[Material to process]

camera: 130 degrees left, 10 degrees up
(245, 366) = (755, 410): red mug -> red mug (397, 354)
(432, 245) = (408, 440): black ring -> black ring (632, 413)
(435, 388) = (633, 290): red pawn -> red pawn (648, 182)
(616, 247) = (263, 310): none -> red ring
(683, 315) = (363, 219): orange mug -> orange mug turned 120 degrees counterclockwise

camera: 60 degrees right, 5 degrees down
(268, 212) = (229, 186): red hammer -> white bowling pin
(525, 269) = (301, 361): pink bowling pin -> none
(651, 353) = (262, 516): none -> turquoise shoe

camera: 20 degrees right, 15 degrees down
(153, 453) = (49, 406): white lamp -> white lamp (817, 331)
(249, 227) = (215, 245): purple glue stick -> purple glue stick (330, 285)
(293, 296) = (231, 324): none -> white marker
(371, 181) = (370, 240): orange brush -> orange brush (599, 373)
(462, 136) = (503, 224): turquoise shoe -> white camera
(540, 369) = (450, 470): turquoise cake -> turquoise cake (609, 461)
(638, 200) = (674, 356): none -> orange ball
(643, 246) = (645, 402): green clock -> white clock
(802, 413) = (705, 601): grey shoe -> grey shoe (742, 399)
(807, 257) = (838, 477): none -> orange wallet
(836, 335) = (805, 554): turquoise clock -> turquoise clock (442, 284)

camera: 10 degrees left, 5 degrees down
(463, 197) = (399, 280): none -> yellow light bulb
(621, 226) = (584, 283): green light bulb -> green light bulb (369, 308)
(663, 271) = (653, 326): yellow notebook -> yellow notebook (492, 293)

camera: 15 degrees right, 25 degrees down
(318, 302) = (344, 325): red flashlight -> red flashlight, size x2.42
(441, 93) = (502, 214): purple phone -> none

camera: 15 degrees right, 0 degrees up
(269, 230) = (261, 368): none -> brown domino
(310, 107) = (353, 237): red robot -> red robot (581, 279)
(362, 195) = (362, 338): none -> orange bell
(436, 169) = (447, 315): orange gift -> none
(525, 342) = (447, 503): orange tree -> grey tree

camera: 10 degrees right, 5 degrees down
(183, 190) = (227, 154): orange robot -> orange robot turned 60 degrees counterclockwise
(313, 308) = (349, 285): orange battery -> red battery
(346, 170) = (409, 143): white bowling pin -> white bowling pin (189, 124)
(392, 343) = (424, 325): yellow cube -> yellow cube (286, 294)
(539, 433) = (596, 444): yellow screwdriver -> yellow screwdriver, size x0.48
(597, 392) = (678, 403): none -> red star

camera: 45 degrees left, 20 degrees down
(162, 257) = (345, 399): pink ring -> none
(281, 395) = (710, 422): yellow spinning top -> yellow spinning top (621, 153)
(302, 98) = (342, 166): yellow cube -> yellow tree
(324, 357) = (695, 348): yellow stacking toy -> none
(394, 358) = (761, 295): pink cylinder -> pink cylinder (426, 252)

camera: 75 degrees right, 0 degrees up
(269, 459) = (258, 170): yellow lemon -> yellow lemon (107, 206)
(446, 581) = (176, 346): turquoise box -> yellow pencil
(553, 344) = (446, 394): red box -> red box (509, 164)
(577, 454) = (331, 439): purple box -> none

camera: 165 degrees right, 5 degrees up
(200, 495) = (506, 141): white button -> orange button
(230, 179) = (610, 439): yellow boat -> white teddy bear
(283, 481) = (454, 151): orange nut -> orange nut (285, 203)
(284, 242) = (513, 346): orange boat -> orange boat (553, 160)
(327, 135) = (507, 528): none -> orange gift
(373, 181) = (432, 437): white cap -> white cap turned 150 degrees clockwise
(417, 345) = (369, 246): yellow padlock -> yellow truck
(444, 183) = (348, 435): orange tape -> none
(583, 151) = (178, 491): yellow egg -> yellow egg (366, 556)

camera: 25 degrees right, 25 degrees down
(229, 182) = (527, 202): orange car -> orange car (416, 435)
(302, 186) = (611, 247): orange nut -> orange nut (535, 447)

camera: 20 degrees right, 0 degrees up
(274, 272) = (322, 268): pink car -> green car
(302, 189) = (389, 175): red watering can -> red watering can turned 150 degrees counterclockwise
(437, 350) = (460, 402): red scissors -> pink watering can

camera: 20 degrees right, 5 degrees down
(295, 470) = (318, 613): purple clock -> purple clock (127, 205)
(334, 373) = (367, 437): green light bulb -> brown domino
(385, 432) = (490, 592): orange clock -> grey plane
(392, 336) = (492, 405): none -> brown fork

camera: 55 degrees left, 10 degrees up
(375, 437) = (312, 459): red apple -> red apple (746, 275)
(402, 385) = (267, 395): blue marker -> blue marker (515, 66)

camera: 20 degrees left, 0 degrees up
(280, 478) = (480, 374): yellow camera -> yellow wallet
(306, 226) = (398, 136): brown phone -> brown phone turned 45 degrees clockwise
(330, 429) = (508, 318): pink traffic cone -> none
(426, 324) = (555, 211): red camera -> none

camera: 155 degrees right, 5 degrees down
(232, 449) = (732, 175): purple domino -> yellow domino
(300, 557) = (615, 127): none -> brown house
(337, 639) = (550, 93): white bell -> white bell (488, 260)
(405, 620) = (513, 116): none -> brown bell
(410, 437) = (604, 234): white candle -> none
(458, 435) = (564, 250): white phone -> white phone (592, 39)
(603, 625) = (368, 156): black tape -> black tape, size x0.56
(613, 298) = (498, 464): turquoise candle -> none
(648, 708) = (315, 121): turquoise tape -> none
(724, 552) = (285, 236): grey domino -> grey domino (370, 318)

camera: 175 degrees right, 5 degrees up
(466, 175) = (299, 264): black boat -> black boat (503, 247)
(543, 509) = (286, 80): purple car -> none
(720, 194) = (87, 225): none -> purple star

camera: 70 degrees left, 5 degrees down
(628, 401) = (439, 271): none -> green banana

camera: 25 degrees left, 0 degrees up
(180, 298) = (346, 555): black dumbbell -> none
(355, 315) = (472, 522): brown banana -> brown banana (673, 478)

[/Material to process]

Work instruction: Repeat the data word for word.

Response to the exercise:
camera: 130 degrees left, 10 degrees up
(245, 366) = (755, 410): red mug -> red mug (397, 354)
(432, 245) = (408, 440): black ring -> black ring (632, 413)
(435, 388) = (633, 290): red pawn -> red pawn (648, 182)
(616, 247) = (263, 310): none -> red ring
(683, 315) = (363, 219): orange mug -> orange mug turned 120 degrees counterclockwise

camera: 60 degrees right, 5 degrees down
(268, 212) = (229, 186): red hammer -> white bowling pin
(525, 269) = (301, 361): pink bowling pin -> none
(651, 353) = (262, 516): none -> turquoise shoe

camera: 20 degrees right, 15 degrees down
(153, 453) = (49, 406): white lamp -> white lamp (817, 331)
(249, 227) = (215, 245): purple glue stick -> purple glue stick (330, 285)
(293, 296) = (231, 324): none -> white marker
(371, 181) = (370, 240): orange brush -> orange brush (599, 373)
(462, 136) = (503, 224): turquoise shoe -> white camera
(540, 369) = (450, 470): turquoise cake -> turquoise cake (609, 461)
(638, 200) = (674, 356): none -> orange ball
(643, 246) = (645, 402): green clock -> white clock
(802, 413) = (705, 601): grey shoe -> grey shoe (742, 399)
(807, 257) = (838, 477): none -> orange wallet
(836, 335) = (805, 554): turquoise clock -> turquoise clock (442, 284)

camera: 10 degrees left, 5 degrees down
(463, 197) = (399, 280): none -> yellow light bulb
(621, 226) = (584, 283): green light bulb -> green light bulb (369, 308)
(663, 271) = (653, 326): yellow notebook -> yellow notebook (492, 293)

camera: 15 degrees right, 25 degrees down
(318, 302) = (344, 325): red flashlight -> red flashlight, size x2.42
(441, 93) = (502, 214): purple phone -> none

camera: 15 degrees right, 0 degrees up
(269, 230) = (261, 368): none -> brown domino
(310, 107) = (353, 237): red robot -> red robot (581, 279)
(362, 195) = (362, 338): none -> orange bell
(436, 169) = (447, 315): orange gift -> none
(525, 342) = (447, 503): orange tree -> grey tree

camera: 10 degrees right, 5 degrees down
(183, 190) = (227, 154): orange robot -> orange robot turned 60 degrees counterclockwise
(313, 308) = (349, 285): orange battery -> red battery
(346, 170) = (409, 143): white bowling pin -> white bowling pin (189, 124)
(392, 343) = (424, 325): yellow cube -> yellow cube (286, 294)
(539, 433) = (596, 444): yellow screwdriver -> yellow screwdriver, size x0.48
(597, 392) = (678, 403): none -> red star

camera: 45 degrees left, 20 degrees down
(162, 257) = (345, 399): pink ring -> none
(281, 395) = (710, 422): yellow spinning top -> yellow spinning top (621, 153)
(302, 98) = (342, 166): yellow cube -> yellow tree
(324, 357) = (695, 348): yellow stacking toy -> none
(394, 358) = (761, 295): pink cylinder -> pink cylinder (426, 252)

camera: 75 degrees right, 0 degrees up
(269, 459) = (258, 170): yellow lemon -> yellow lemon (107, 206)
(446, 581) = (176, 346): turquoise box -> yellow pencil
(553, 344) = (446, 394): red box -> red box (509, 164)
(577, 454) = (331, 439): purple box -> none

camera: 165 degrees right, 5 degrees up
(200, 495) = (506, 141): white button -> orange button
(230, 179) = (610, 439): yellow boat -> white teddy bear
(283, 481) = (454, 151): orange nut -> orange nut (285, 203)
(284, 242) = (513, 346): orange boat -> orange boat (553, 160)
(327, 135) = (507, 528): none -> orange gift
(373, 181) = (432, 437): white cap -> white cap turned 150 degrees clockwise
(417, 345) = (369, 246): yellow padlock -> yellow truck
(444, 183) = (348, 435): orange tape -> none
(583, 151) = (178, 491): yellow egg -> yellow egg (366, 556)

camera: 25 degrees right, 25 degrees down
(229, 182) = (527, 202): orange car -> orange car (416, 435)
(302, 186) = (611, 247): orange nut -> orange nut (535, 447)

camera: 20 degrees right, 0 degrees up
(274, 272) = (322, 268): pink car -> green car
(302, 189) = (389, 175): red watering can -> red watering can turned 150 degrees counterclockwise
(437, 350) = (460, 402): red scissors -> pink watering can

camera: 20 degrees right, 5 degrees down
(295, 470) = (318, 613): purple clock -> purple clock (127, 205)
(334, 373) = (367, 437): green light bulb -> brown domino
(385, 432) = (490, 592): orange clock -> grey plane
(392, 336) = (492, 405): none -> brown fork

camera: 55 degrees left, 10 degrees up
(375, 437) = (312, 459): red apple -> red apple (746, 275)
(402, 385) = (267, 395): blue marker -> blue marker (515, 66)

camera: 20 degrees left, 0 degrees up
(280, 478) = (480, 374): yellow camera -> yellow wallet
(306, 226) = (398, 136): brown phone -> brown phone turned 45 degrees clockwise
(330, 429) = (508, 318): pink traffic cone -> none
(426, 324) = (555, 211): red camera -> none

camera: 155 degrees right, 5 degrees down
(232, 449) = (732, 175): purple domino -> yellow domino
(300, 557) = (615, 127): none -> brown house
(337, 639) = (550, 93): white bell -> white bell (488, 260)
(405, 620) = (513, 116): none -> brown bell
(410, 437) = (604, 234): white candle -> none
(458, 435) = (564, 250): white phone -> white phone (592, 39)
(603, 625) = (368, 156): black tape -> black tape, size x0.56
(613, 298) = (498, 464): turquoise candle -> none
(648, 708) = (315, 121): turquoise tape -> none
(724, 552) = (285, 236): grey domino -> grey domino (370, 318)

camera: 175 degrees right, 5 degrees up
(466, 175) = (299, 264): black boat -> black boat (503, 247)
(543, 509) = (286, 80): purple car -> none
(720, 194) = (87, 225): none -> purple star

camera: 70 degrees left, 5 degrees down
(628, 401) = (439, 271): none -> green banana

camera: 25 degrees left, 0 degrees up
(180, 298) = (346, 555): black dumbbell -> none
(355, 315) = (472, 522): brown banana -> brown banana (673, 478)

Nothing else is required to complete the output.